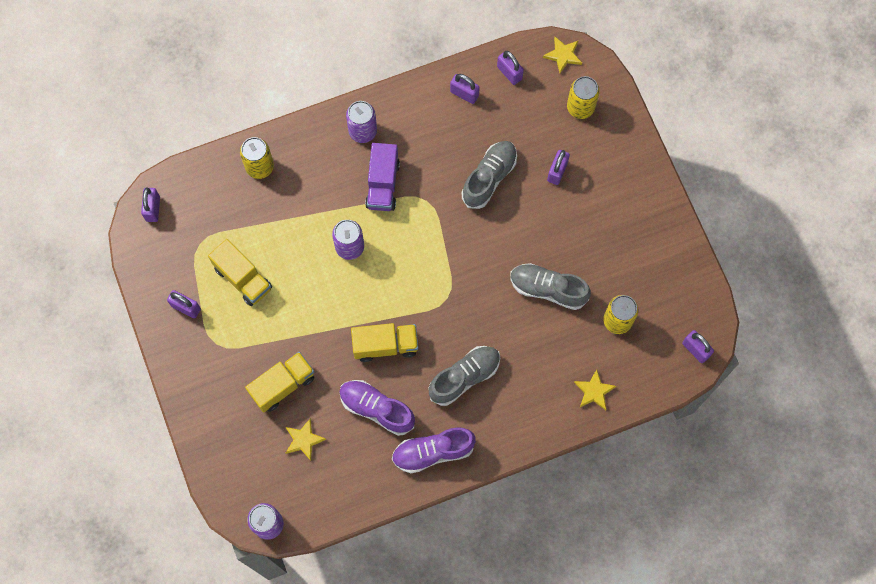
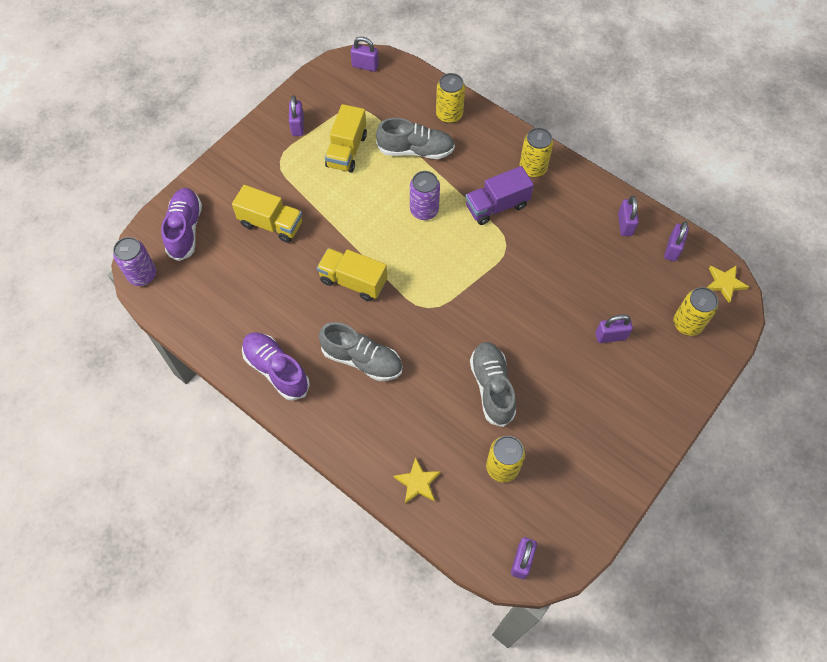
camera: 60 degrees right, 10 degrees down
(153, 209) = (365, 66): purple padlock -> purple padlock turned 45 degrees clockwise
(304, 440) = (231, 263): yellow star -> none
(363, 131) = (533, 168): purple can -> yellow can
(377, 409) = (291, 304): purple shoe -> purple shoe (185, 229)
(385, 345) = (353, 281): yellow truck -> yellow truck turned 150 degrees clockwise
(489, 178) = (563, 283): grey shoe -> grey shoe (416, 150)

※ ※ ※

→ **Your assignment**
What is wanted is the listing, written out exactly, with each picture removed.

→ **Task solution**
camera: 60 degrees right, 10 degrees down
(153, 209) = (365, 66): purple padlock -> purple padlock turned 45 degrees clockwise
(304, 440) = (231, 263): yellow star -> none
(363, 131) = (533, 168): purple can -> yellow can
(377, 409) = (291, 304): purple shoe -> purple shoe (185, 229)
(385, 345) = (353, 281): yellow truck -> yellow truck turned 150 degrees clockwise
(489, 178) = (563, 283): grey shoe -> grey shoe (416, 150)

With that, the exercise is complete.